What is required:
The data below must be copied in full and without any change.

Dataset items:
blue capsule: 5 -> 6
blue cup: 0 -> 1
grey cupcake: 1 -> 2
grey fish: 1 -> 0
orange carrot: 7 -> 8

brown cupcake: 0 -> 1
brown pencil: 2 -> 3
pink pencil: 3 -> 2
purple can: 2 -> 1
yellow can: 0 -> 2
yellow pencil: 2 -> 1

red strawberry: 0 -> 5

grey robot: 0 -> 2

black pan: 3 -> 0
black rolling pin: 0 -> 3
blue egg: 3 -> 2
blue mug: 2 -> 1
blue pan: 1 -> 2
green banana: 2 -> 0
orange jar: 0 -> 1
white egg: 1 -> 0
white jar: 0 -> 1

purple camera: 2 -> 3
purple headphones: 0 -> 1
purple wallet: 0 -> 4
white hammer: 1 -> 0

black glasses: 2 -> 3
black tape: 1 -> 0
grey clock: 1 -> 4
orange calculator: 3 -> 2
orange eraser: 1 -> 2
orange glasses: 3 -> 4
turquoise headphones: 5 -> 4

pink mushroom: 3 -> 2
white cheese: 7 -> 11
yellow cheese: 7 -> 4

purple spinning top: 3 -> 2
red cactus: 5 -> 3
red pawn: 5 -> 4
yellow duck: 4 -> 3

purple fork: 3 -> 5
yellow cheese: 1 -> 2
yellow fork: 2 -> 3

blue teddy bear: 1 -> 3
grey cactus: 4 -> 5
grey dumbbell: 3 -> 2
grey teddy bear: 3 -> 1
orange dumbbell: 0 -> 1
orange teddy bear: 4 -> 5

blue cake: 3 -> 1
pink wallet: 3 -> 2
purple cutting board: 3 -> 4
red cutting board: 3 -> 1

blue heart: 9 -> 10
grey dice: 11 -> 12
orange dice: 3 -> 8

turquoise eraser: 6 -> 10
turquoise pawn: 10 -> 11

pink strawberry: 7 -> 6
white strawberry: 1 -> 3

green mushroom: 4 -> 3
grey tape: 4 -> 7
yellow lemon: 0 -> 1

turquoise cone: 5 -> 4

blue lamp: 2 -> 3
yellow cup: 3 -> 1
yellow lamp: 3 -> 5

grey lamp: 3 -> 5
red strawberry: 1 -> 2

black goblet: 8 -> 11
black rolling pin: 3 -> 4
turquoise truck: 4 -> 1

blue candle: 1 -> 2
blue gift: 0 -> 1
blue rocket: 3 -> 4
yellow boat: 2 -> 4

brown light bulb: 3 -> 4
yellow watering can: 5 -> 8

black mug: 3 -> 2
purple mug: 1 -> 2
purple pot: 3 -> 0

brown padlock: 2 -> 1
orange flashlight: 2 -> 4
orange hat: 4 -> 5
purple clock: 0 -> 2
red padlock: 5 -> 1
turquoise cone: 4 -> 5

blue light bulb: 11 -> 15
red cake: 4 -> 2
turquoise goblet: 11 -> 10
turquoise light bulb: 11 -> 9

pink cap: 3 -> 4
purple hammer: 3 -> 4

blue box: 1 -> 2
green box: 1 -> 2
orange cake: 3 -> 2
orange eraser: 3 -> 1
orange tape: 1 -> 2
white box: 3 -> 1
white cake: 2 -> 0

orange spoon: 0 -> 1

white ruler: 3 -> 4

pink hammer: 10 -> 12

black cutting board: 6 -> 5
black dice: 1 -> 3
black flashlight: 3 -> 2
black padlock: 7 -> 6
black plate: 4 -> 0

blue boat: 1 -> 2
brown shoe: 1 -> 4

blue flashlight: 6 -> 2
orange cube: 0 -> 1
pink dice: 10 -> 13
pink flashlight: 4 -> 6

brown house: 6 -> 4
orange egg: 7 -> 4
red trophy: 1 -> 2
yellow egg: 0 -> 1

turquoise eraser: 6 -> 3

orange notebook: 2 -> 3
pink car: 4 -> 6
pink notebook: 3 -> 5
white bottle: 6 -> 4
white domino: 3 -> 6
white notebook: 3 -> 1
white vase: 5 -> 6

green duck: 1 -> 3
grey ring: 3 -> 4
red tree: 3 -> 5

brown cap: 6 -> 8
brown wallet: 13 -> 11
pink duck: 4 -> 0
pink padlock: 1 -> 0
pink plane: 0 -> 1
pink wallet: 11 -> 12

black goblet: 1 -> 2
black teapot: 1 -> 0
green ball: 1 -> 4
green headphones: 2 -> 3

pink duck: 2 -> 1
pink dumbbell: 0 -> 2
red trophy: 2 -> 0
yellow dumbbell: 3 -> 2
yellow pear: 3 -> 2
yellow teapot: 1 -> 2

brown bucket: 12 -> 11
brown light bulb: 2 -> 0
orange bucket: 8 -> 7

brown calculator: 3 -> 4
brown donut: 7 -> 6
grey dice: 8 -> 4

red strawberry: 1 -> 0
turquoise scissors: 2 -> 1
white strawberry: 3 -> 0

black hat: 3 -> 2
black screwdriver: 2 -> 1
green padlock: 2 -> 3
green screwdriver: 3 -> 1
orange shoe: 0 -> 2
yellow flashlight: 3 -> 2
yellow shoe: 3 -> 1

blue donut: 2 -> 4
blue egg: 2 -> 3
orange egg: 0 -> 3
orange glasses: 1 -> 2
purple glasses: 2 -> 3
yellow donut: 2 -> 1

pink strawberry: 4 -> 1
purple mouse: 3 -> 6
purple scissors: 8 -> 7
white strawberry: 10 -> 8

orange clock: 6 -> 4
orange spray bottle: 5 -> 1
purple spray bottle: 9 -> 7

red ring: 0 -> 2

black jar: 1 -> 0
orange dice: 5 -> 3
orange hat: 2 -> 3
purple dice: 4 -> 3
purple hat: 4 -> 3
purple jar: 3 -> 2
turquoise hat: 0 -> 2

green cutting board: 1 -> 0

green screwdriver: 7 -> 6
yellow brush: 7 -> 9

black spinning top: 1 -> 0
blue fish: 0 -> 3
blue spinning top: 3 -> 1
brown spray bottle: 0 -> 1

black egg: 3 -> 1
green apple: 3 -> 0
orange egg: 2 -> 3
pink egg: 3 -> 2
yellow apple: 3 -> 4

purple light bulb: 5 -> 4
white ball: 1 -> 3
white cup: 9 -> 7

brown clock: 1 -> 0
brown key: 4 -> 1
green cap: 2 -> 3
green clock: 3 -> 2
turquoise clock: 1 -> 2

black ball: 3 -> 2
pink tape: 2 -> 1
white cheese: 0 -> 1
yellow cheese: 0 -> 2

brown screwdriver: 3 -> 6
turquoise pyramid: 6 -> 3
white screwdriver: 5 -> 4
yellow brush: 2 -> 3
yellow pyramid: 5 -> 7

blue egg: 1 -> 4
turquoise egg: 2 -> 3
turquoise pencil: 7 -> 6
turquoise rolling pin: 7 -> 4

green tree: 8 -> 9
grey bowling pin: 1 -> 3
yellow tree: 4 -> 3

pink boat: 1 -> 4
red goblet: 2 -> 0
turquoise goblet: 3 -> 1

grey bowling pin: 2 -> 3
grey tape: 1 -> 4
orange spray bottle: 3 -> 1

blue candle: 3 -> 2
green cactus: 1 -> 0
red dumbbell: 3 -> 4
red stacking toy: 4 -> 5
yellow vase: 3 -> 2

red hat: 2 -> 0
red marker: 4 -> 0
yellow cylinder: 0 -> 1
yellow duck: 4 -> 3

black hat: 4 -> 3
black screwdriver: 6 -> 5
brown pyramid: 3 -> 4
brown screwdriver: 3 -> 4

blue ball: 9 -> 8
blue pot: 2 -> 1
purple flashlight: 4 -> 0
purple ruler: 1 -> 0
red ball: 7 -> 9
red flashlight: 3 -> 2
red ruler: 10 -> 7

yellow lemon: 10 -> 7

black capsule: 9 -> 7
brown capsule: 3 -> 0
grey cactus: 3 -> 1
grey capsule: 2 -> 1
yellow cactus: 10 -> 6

Exercise response:
blue capsule: 5 -> 6
blue cup: 0 -> 1
grey cupcake: 1 -> 2
grey fish: 1 -> 0
orange carrot: 7 -> 8

brown cupcake: 0 -> 1
brown pencil: 2 -> 3
pink pencil: 3 -> 2
purple can: 2 -> 1
yellow can: 0 -> 2
yellow pencil: 2 -> 1

red strawberry: 0 -> 5

grey robot: 0 -> 2

black pan: 3 -> 0
black rolling pin: 0 -> 3
blue egg: 3 -> 2
blue mug: 2 -> 1
blue pan: 1 -> 2
green banana: 2 -> 0
orange jar: 0 -> 1
white egg: 1 -> 0
white jar: 0 -> 1

purple camera: 2 -> 3
purple headphones: 0 -> 1
purple wallet: 0 -> 4
white hammer: 1 -> 0

black glasses: 2 -> 3
black tape: 1 -> 0
grey clock: 1 -> 4
orange calculator: 3 -> 2
orange eraser: 1 -> 2
orange glasses: 3 -> 4
turquoise headphones: 5 -> 4

pink mushroom: 3 -> 2
white cheese: 7 -> 11
yellow cheese: 7 -> 4

purple spinning top: 3 -> 2
red cactus: 5 -> 3
red pawn: 5 -> 4
yellow duck: 4 -> 3

purple fork: 3 -> 5
yellow cheese: 1 -> 2
yellow fork: 2 -> 3

blue teddy bear: 1 -> 3
grey cactus: 4 -> 5
grey dumbbell: 3 -> 2
grey teddy bear: 3 -> 1
orange dumbbell: 0 -> 1
orange teddy bear: 4 -> 5

blue cake: 3 -> 1
pink wallet: 3 -> 2
purple cutting board: 3 -> 4
red cutting board: 3 -> 1

blue heart: 9 -> 10
grey dice: 11 -> 12
orange dice: 3 -> 8

turquoise eraser: 6 -> 10
turquoise pawn: 10 -> 11

pink strawberry: 7 -> 6
white strawberry: 1 -> 3

green mushroom: 4 -> 3
grey tape: 4 -> 7
yellow lemon: 0 -> 1

turquoise cone: 5 -> 4

blue lamp: 2 -> 3
yellow cup: 3 -> 1
yellow lamp: 3 -> 5

grey lamp: 3 -> 5
red strawberry: 1 -> 2

black goblet: 8 -> 11
black rolling pin: 3 -> 4
turquoise truck: 4 -> 1

blue candle: 1 -> 2
blue gift: 0 -> 1
blue rocket: 3 -> 4
yellow boat: 2 -> 4

brown light bulb: 3 -> 4
yellow watering can: 5 -> 8

black mug: 3 -> 2
purple mug: 1 -> 2
purple pot: 3 -> 0

brown padlock: 2 -> 1
orange flashlight: 2 -> 4
orange hat: 4 -> 5
purple clock: 0 -> 2
red padlock: 5 -> 1
turquoise cone: 4 -> 5

blue light bulb: 11 -> 15
red cake: 4 -> 2
turquoise goblet: 11 -> 10
turquoise light bulb: 11 -> 9

pink cap: 3 -> 4
purple hammer: 3 -> 4

blue box: 1 -> 2
green box: 1 -> 2
orange cake: 3 -> 2
orange eraser: 3 -> 1
orange tape: 1 -> 2
white box: 3 -> 1
white cake: 2 -> 0

orange spoon: 0 -> 1

white ruler: 3 -> 4

pink hammer: 10 -> 12

black cutting board: 6 -> 5
black dice: 1 -> 3
black flashlight: 3 -> 2
black padlock: 7 -> 6
black plate: 4 -> 0

blue boat: 1 -> 2
brown shoe: 1 -> 4

blue flashlight: 6 -> 2
orange cube: 0 -> 1
pink dice: 10 -> 13
pink flashlight: 4 -> 6

brown house: 6 -> 4
orange egg: 7 -> 4
red trophy: 1 -> 2
yellow egg: 0 -> 1

turquoise eraser: 6 -> 3

orange notebook: 2 -> 3
pink car: 4 -> 6
pink notebook: 3 -> 5
white bottle: 6 -> 4
white domino: 3 -> 6
white notebook: 3 -> 1
white vase: 5 -> 6

green duck: 1 -> 3
grey ring: 3 -> 4
red tree: 3 -> 5

brown cap: 6 -> 8
brown wallet: 13 -> 11
pink duck: 4 -> 0
pink padlock: 1 -> 0
pink plane: 0 -> 1
pink wallet: 11 -> 12

black goblet: 1 -> 2
black teapot: 1 -> 0
green ball: 1 -> 4
green headphones: 2 -> 3

pink duck: 2 -> 1
pink dumbbell: 0 -> 2
red trophy: 2 -> 0
yellow dumbbell: 3 -> 2
yellow pear: 3 -> 2
yellow teapot: 1 -> 2

brown bucket: 12 -> 11
brown light bulb: 2 -> 0
orange bucket: 8 -> 7

brown calculator: 3 -> 4
brown donut: 7 -> 6
grey dice: 8 -> 4

red strawberry: 1 -> 0
turquoise scissors: 2 -> 1
white strawberry: 3 -> 0

black hat: 3 -> 2
black screwdriver: 2 -> 1
green padlock: 2 -> 3
green screwdriver: 3 -> 1
orange shoe: 0 -> 2
yellow flashlight: 3 -> 2
yellow shoe: 3 -> 1

blue donut: 2 -> 4
blue egg: 2 -> 3
orange egg: 0 -> 3
orange glasses: 1 -> 2
purple glasses: 2 -> 3
yellow donut: 2 -> 1

pink strawberry: 4 -> 1
purple mouse: 3 -> 6
purple scissors: 8 -> 7
white strawberry: 10 -> 8

orange clock: 6 -> 4
orange spray bottle: 5 -> 1
purple spray bottle: 9 -> 7

red ring: 0 -> 2

black jar: 1 -> 0
orange dice: 5 -> 3
orange hat: 2 -> 3
purple dice: 4 -> 3
purple hat: 4 -> 3
purple jar: 3 -> 2
turquoise hat: 0 -> 2

green cutting board: 1 -> 0

green screwdriver: 7 -> 6
yellow brush: 7 -> 9

black spinning top: 1 -> 0
blue fish: 0 -> 3
blue spinning top: 3 -> 1
brown spray bottle: 0 -> 1

black egg: 3 -> 1
green apple: 3 -> 0
orange egg: 2 -> 3
pink egg: 3 -> 2
yellow apple: 3 -> 4

purple light bulb: 5 -> 4
white ball: 1 -> 3
white cup: 9 -> 7

brown clock: 1 -> 0
brown key: 4 -> 1
green cap: 2 -> 3
green clock: 3 -> 2
turquoise clock: 1 -> 2

black ball: 3 -> 2
pink tape: 2 -> 1
white cheese: 0 -> 1
yellow cheese: 0 -> 2

brown screwdriver: 3 -> 6
turquoise pyramid: 6 -> 3
white screwdriver: 5 -> 4
yellow brush: 2 -> 3
yellow pyramid: 5 -> 7

blue egg: 1 -> 4
turquoise egg: 2 -> 3
turquoise pencil: 7 -> 6
turquoise rolling pin: 7 -> 4

green tree: 8 -> 9
grey bowling pin: 1 -> 3
yellow tree: 4 -> 3

pink boat: 1 -> 4
red goblet: 2 -> 0
turquoise goblet: 3 -> 1

grey bowling pin: 2 -> 3
grey tape: 1 -> 4
orange spray bottle: 3 -> 1

blue candle: 3 -> 2
green cactus: 1 -> 0
red dumbbell: 3 -> 4
red stacking toy: 4 -> 5
yellow vase: 3 -> 2

red hat: 2 -> 0
red marker: 4 -> 0
yellow cylinder: 0 -> 1
yellow duck: 4 -> 3

black hat: 4 -> 3
black screwdriver: 6 -> 5
brown pyramid: 3 -> 4
brown screwdriver: 3 -> 4

blue ball: 9 -> 8
blue pot: 2 -> 1
purple flashlight: 4 -> 0
purple ruler: 1 -> 0
red ball: 7 -> 9
red flashlight: 3 -> 2
red ruler: 10 -> 7

yellow lemon: 10 -> 7

black capsule: 9 -> 7
brown capsule: 3 -> 0
grey cactus: 3 -> 1
grey capsule: 2 -> 1
yellow cactus: 10 -> 6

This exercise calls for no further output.